From the records that follow, copy every line in which "brown" appears.

• Scene edit records
*** Begin section ***

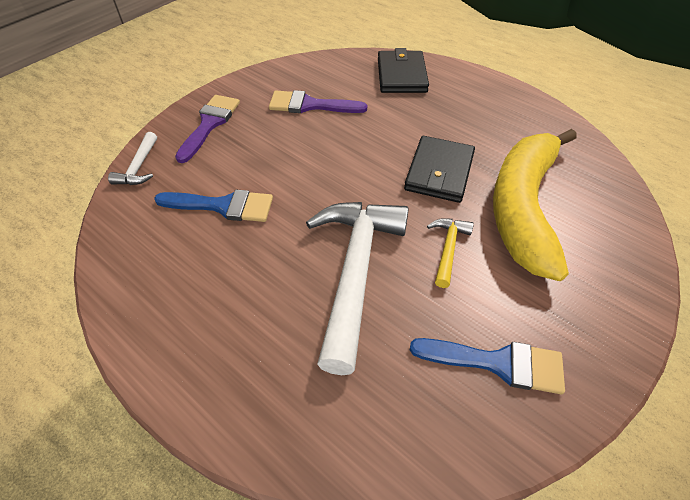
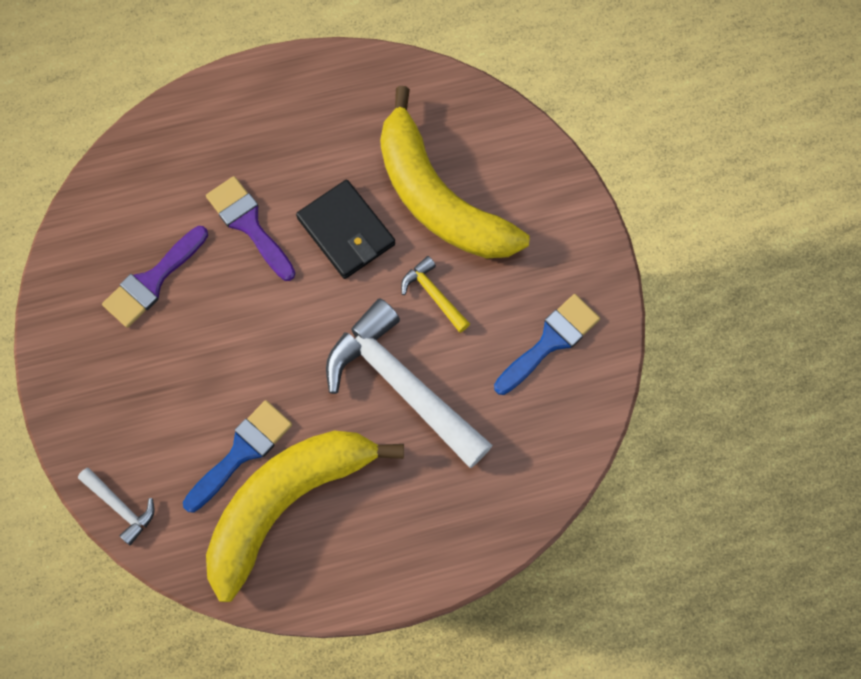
camera: 55 degrees left, 20 degrees up
(198, 253) = (286, 502): none -> yellow banana
(209, 124) = (102, 402): purple brush -> purple brush (249, 224)
(401, 75) = (177, 152): black wallet -> none

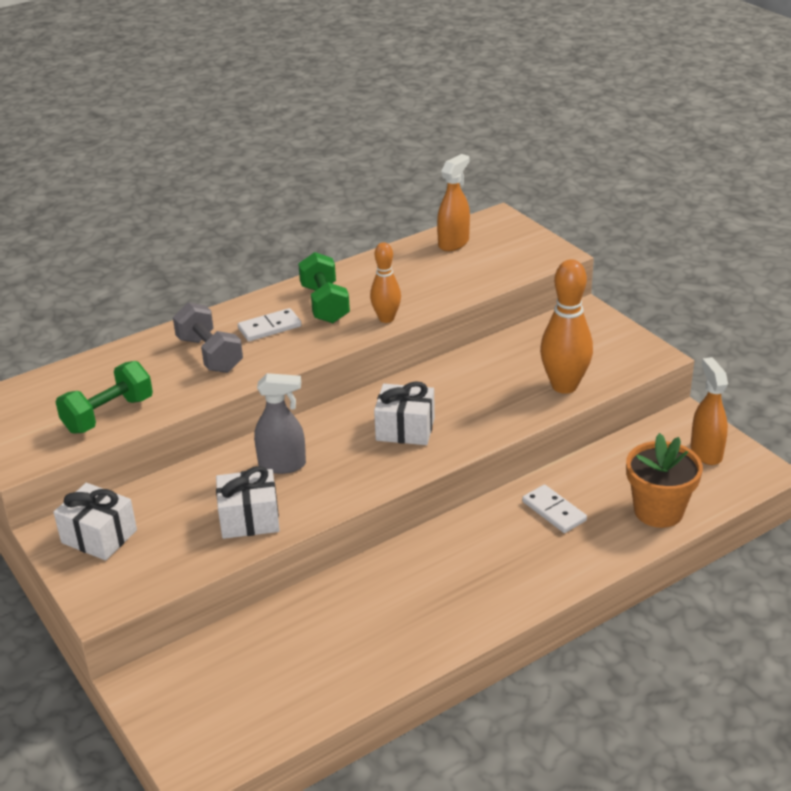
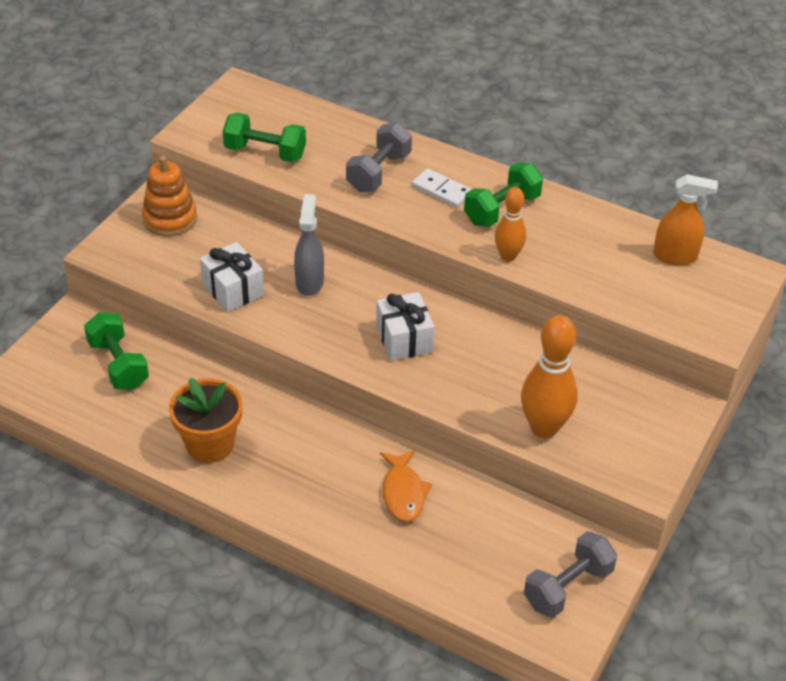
camera: 60 degrees right, 10 degrees up
(99, 536) = (170, 219): white gift -> orange stacking toy
(246, 666) = (118, 364): none -> green dumbbell
(282, 465) = (309, 282): grey spray bottle -> grey spray bottle turned 150 degrees counterclockwise
(554, 511) = (403, 493): white domino -> orange fish
(658, 511) = (450, 571): orange flower pot -> orange flower pot (210, 444)
(706, 452) = (567, 587): orange spray bottle -> grey dumbbell

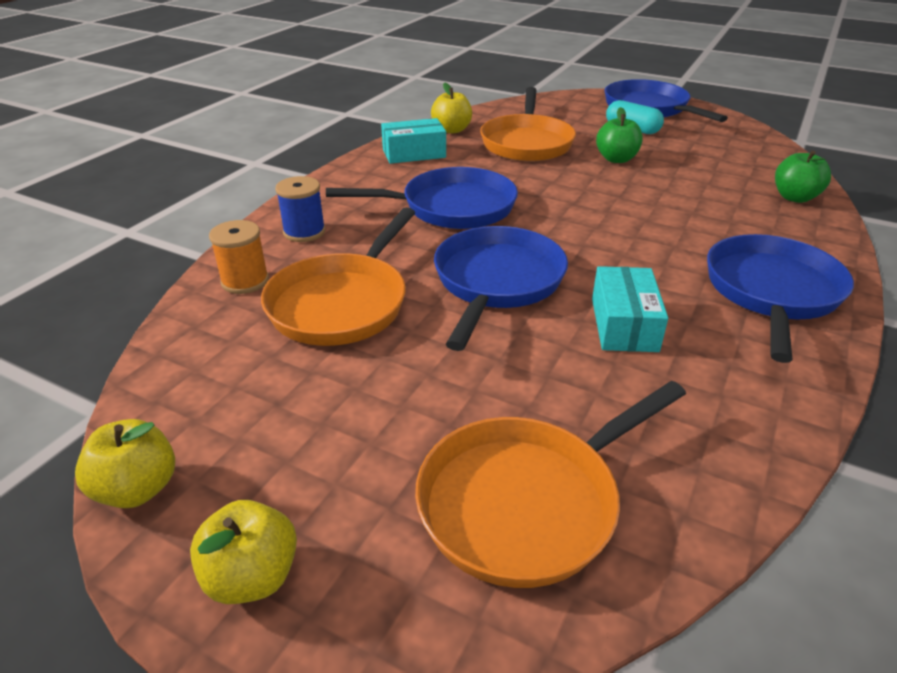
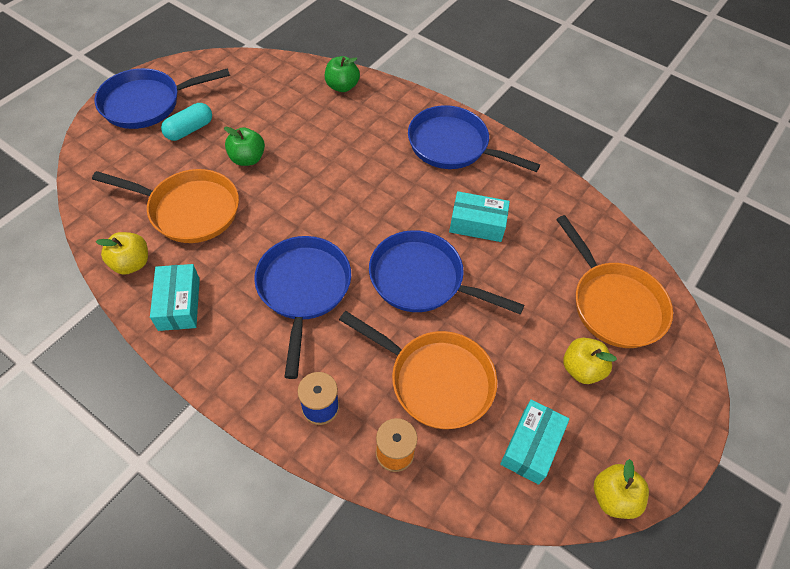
camera: 85 degrees left, 20 degrees up
(239, 392) = (531, 446): none -> turquoise box
(252, 576) = (664, 429): yellow apple -> yellow apple (581, 369)

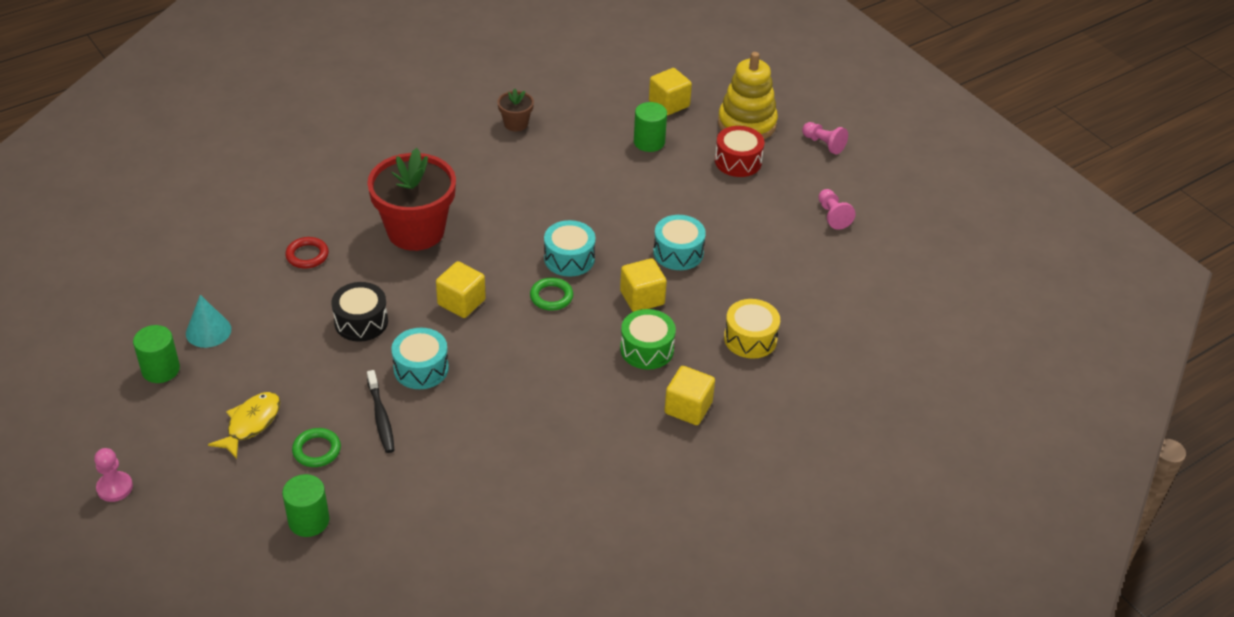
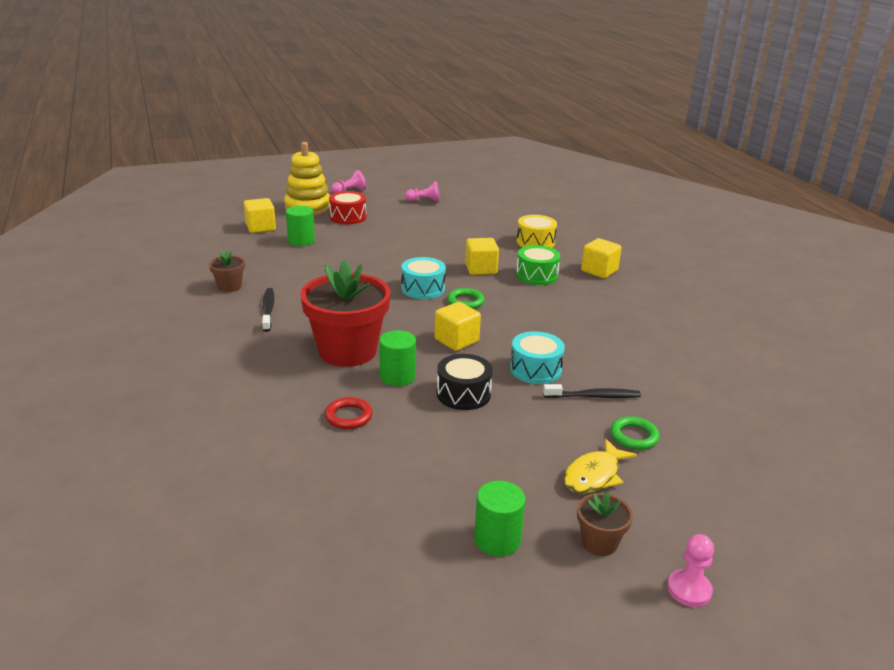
camera: 75 degrees left, 15 degrees down
(163, 431) = (599, 542): none -> brown flower pot
(208, 331) = (443, 496): turquoise cone -> none
(251, 423) = (594, 475): yellow fish -> yellow fish turned 90 degrees counterclockwise
(309, 521) = (724, 449): green cylinder -> green cylinder (397, 376)
(478, 161) = (268, 310): none -> black toothbrush
(678, 252) = (436, 250): turquoise drum -> none

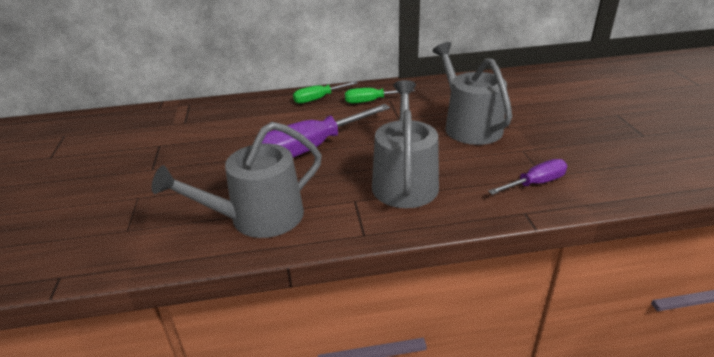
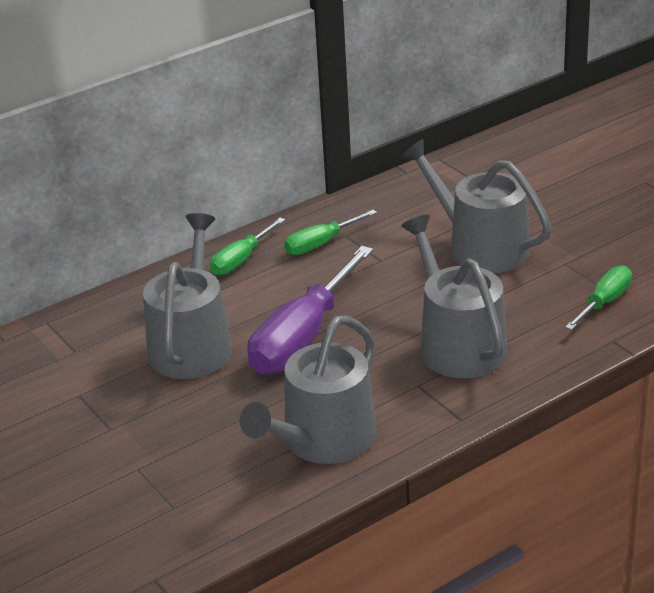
camera: 25 degrees left, 0 degrees up
(245, 135) = (192, 344): none -> grey watering can
(535, 183) = (604, 302): purple screwdriver -> green screwdriver

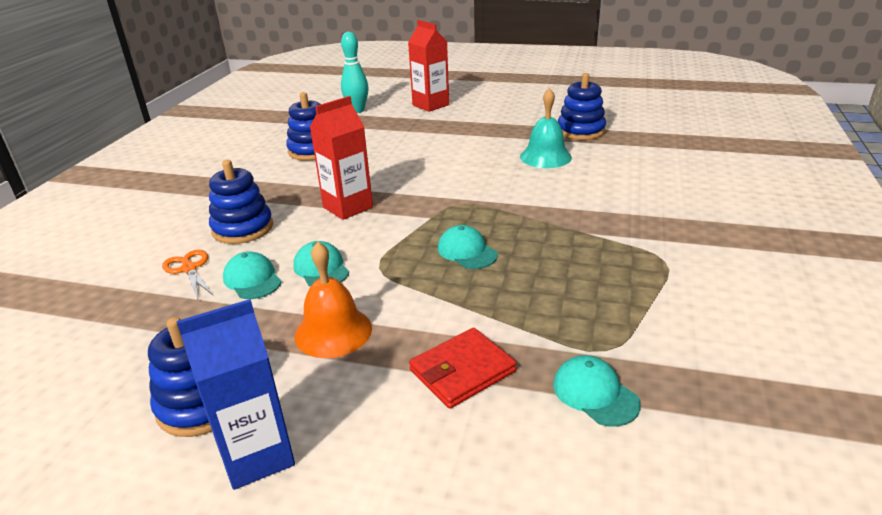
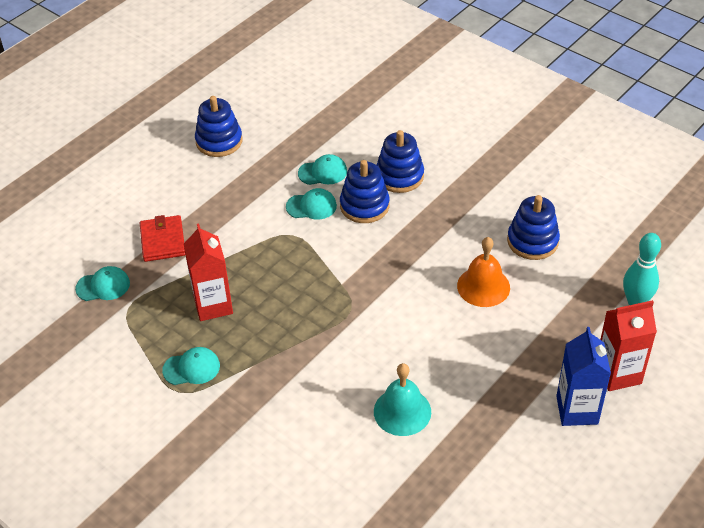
camera: 115 degrees right, 15 degrees up
(189, 268) = (359, 145): orange scissors -> none
(257, 455) = (168, 156): blue carton -> blue carton (577, 410)
(333, 331) = (238, 198): orange bell -> orange bell (483, 286)
(348, 207) = (393, 239): red carton -> red carton (213, 305)
(467, 251) = (276, 286): turquoise cap -> turquoise cap (191, 368)
(581, 131) = (449, 478): blue stacking toy -> blue stacking toy (364, 206)

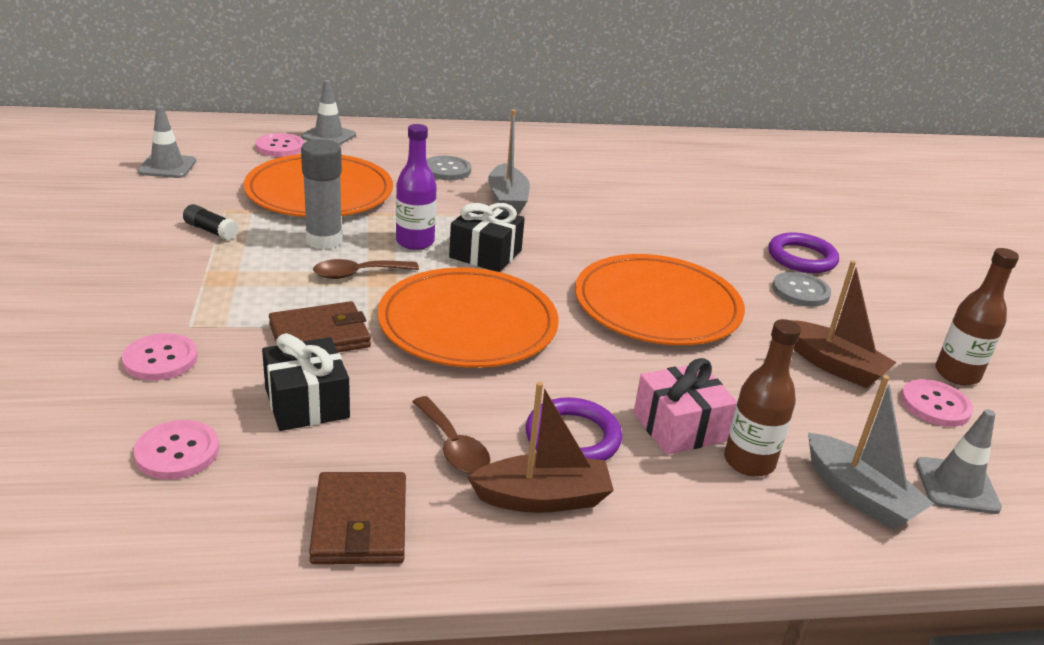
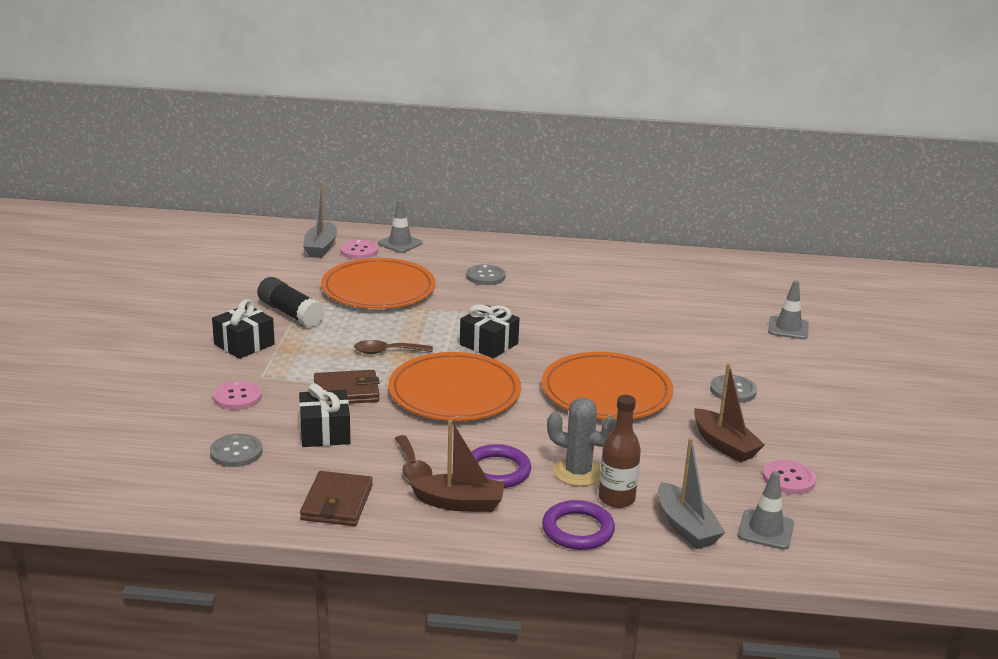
camera: 15 degrees right, 5 degrees down
(154, 278) = (244, 344): none -> black gift
(167, 166) = (270, 263): grey traffic cone -> grey traffic cone (788, 328)
(177, 452) = (236, 452): pink button -> grey button
(211, 231) = (290, 313): black glue stick -> black glue stick, size x1.81
(324, 240) = (370, 326): grey glue stick -> none
(415, 242) = (438, 331): purple bottle -> none
(507, 199) = (525, 303): grey boat -> grey boat (321, 247)
(679, 427) = (578, 472): pink gift -> grey cactus
(801, 258) = (751, 365): purple ring -> purple ring (578, 530)
(957, 374) = (824, 460): brown bottle -> none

*** End section ***

• ANSWER BOX
(163, 431) = (599, 542): none -> brown flower pot
(957, 374) = (824, 460): brown bottle -> none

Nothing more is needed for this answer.